PROBLEM DESCRIPTION
Reproduce all of the data below word for word.

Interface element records

□ □ □

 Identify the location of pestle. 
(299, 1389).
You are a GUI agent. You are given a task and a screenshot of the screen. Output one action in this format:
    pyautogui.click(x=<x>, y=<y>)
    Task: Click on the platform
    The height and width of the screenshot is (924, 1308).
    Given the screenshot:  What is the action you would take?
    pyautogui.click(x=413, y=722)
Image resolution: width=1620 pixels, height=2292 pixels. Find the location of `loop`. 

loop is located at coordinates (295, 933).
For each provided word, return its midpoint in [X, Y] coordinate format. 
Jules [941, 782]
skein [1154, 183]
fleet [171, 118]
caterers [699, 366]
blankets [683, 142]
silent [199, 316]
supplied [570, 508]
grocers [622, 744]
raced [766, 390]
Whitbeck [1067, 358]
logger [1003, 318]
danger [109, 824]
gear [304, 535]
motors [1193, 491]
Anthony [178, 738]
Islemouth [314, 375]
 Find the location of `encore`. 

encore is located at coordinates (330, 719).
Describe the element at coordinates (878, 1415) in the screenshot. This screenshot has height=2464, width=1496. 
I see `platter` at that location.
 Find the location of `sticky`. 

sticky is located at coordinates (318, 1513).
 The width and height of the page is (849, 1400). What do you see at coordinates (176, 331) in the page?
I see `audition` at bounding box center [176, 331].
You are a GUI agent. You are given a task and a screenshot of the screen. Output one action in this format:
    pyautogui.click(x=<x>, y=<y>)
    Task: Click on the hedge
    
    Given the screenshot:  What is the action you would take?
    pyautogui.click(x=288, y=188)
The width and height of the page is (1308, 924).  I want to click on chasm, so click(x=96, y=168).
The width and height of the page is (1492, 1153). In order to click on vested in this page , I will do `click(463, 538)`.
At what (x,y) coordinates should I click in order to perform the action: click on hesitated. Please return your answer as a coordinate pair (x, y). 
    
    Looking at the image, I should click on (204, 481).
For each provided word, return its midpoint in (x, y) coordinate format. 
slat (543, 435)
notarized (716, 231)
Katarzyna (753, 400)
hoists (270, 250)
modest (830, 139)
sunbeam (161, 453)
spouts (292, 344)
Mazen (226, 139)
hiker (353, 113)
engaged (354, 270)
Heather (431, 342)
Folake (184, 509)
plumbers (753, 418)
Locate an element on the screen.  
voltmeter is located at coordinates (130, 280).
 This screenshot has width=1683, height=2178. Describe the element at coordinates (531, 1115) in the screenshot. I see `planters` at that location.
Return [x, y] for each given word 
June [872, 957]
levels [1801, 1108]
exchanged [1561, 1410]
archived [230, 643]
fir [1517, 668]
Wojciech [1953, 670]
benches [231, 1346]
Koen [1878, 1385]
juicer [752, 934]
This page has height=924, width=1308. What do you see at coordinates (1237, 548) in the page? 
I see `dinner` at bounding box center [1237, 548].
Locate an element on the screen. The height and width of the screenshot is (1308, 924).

□ □ □

TASK SOLUTION
 Identify the location of pestle. 
(299, 1389).
You are a GUI agent. You are given a task and a screenshot of the screen. Output one action in this format:
    pyautogui.click(x=<x>, y=<y>)
    Task: Click on the platform
    The height and width of the screenshot is (924, 1308).
    Given the screenshot:  What is the action you would take?
    pyautogui.click(x=413, y=722)
Image resolution: width=1620 pixels, height=2292 pixels. Find the location of `loop`. 

loop is located at coordinates (295, 933).
For each provided word, return its midpoint in [X, Y] coordinate format. 
Jules [941, 782]
skein [1154, 183]
fleet [171, 118]
caterers [699, 366]
blankets [683, 142]
silent [199, 316]
supplied [570, 508]
grocers [622, 744]
raced [766, 390]
Whitbeck [1067, 358]
logger [1003, 318]
danger [109, 824]
gear [304, 535]
motors [1193, 491]
Anthony [178, 738]
Islemouth [314, 375]
 Find the location of `encore`. 

encore is located at coordinates (330, 719).
Describe the element at coordinates (878, 1415) in the screenshot. This screenshot has height=2464, width=1496. 
I see `platter` at that location.
 Find the location of `sticky`. 

sticky is located at coordinates (318, 1513).
 The width and height of the page is (849, 1400). What do you see at coordinates (176, 331) in the page?
I see `audition` at bounding box center [176, 331].
You are a GUI agent. You are given a task and a screenshot of the screen. Output one action in this format:
    pyautogui.click(x=<x>, y=<y>)
    Task: Click on the hedge
    
    Given the screenshot:  What is the action you would take?
    pyautogui.click(x=288, y=188)
The width and height of the page is (1308, 924).  I want to click on chasm, so click(x=96, y=168).
The width and height of the page is (1492, 1153). In order to click on vested in this page , I will do `click(463, 538)`.
At what (x,y) coordinates should I click in order to perform the action: click on hesitated. Please return your answer as a coordinate pair (x, y). 
    
    Looking at the image, I should click on (204, 481).
For each provided word, return its midpoint in (x, y) coordinate format. 
slat (543, 435)
notarized (716, 231)
Katarzyna (753, 400)
hoists (270, 250)
modest (830, 139)
sunbeam (161, 453)
spouts (292, 344)
Mazen (226, 139)
hiker (353, 113)
engaged (354, 270)
Heather (431, 342)
Folake (184, 509)
plumbers (753, 418)
Locate an element on the screen.  
voltmeter is located at coordinates (130, 280).
 This screenshot has width=1683, height=2178. Describe the element at coordinates (531, 1115) in the screenshot. I see `planters` at that location.
Return [x, y] for each given word 
June [872, 957]
levels [1801, 1108]
exchanged [1561, 1410]
archived [230, 643]
fir [1517, 668]
Wojciech [1953, 670]
benches [231, 1346]
Koen [1878, 1385]
juicer [752, 934]
This page has height=924, width=1308. What do you see at coordinates (1237, 548) in the page? 
I see `dinner` at bounding box center [1237, 548].
Locate an element on the screen. The height and width of the screenshot is (1308, 924).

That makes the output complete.